Work required
Keep only the lines of the records below that contain the string "kern", and copy each one out. Case counts when matching.

Raw records
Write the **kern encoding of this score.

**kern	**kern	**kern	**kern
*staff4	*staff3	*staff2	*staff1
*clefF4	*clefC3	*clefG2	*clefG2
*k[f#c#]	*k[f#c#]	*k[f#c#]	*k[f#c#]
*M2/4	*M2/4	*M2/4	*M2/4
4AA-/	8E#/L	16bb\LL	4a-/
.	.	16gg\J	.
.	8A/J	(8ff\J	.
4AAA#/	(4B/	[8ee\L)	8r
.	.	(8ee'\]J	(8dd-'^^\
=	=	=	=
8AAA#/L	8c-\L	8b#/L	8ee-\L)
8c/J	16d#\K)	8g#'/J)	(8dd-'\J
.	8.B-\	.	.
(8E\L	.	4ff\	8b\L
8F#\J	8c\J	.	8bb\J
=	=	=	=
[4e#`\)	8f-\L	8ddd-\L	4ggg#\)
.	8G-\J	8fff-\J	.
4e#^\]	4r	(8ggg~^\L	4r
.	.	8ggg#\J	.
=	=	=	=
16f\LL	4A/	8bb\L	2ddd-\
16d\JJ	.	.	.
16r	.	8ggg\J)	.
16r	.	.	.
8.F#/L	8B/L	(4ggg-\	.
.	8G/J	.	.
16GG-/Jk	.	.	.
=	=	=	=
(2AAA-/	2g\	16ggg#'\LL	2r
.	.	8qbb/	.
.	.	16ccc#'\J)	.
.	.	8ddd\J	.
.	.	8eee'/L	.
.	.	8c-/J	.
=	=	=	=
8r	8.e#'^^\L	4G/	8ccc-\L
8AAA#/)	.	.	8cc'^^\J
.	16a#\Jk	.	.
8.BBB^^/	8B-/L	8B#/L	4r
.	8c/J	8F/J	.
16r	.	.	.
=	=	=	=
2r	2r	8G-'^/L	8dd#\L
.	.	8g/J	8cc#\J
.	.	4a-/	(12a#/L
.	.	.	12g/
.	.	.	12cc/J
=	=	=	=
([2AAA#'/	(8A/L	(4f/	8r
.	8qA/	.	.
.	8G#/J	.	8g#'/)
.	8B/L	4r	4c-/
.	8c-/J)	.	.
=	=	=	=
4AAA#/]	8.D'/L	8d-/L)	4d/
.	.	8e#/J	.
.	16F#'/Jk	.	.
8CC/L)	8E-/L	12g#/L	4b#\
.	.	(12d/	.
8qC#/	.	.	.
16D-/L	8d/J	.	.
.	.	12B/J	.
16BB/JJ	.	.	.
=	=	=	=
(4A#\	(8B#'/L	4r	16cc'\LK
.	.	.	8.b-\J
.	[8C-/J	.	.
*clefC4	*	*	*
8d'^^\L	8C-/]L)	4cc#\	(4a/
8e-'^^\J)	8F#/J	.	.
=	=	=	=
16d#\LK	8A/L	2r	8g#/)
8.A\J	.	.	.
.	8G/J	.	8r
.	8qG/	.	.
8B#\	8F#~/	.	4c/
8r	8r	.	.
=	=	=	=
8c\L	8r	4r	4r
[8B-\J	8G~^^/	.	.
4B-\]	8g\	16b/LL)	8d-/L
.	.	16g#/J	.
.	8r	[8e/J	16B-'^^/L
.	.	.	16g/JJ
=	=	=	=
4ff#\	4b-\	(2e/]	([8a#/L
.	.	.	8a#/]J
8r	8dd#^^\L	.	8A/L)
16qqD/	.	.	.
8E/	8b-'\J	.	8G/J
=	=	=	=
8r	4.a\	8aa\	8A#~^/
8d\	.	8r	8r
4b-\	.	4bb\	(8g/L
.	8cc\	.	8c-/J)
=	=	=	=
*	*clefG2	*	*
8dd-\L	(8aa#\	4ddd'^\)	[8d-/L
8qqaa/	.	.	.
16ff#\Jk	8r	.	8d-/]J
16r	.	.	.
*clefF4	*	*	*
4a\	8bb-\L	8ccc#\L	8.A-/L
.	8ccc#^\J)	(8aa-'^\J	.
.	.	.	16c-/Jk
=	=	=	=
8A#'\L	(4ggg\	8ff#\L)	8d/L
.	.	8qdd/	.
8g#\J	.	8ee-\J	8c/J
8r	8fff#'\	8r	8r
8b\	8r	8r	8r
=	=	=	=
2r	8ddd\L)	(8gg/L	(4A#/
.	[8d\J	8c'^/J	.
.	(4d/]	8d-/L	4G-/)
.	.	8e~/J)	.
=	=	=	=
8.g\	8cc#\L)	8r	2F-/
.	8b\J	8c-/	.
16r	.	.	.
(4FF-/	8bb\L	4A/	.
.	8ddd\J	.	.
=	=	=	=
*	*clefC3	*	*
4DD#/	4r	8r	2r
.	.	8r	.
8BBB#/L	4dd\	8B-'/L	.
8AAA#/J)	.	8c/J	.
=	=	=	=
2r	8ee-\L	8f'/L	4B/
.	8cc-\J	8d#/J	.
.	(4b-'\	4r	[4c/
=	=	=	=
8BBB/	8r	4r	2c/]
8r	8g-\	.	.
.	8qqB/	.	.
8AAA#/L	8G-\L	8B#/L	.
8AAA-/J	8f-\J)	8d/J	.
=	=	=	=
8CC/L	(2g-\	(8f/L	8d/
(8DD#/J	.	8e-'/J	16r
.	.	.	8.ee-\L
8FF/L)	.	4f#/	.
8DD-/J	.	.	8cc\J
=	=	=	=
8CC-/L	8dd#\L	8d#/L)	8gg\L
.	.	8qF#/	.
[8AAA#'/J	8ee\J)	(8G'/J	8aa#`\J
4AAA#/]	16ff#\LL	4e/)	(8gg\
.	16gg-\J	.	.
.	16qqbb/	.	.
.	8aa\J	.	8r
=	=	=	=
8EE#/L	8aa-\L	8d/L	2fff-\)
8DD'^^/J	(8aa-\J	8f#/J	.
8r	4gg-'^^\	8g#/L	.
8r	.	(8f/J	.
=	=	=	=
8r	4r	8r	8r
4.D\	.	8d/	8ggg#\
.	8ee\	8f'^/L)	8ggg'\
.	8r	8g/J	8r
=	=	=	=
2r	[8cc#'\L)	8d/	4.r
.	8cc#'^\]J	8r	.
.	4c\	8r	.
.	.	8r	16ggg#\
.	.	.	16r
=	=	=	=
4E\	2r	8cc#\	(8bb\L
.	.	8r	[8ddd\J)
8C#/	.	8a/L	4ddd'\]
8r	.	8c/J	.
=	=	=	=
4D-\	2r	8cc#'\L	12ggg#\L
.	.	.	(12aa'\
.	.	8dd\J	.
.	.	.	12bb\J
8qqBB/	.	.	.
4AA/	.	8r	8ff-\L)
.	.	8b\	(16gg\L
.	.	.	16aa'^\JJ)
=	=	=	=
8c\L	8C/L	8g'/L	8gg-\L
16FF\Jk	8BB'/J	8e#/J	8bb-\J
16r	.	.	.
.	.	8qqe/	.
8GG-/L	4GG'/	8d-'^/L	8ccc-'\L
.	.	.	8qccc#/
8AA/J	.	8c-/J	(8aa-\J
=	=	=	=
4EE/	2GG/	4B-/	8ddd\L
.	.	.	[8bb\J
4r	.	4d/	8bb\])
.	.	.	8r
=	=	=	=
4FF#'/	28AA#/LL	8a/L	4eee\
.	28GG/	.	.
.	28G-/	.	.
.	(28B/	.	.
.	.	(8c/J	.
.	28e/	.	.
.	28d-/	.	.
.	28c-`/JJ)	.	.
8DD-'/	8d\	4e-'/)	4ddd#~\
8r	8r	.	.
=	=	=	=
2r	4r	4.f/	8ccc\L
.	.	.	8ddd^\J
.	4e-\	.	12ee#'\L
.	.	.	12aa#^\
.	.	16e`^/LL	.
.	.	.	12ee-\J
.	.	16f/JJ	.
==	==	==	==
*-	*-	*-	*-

Full solution
Write the **kern encoding of this score.
**kern	**kern	**kern	**kern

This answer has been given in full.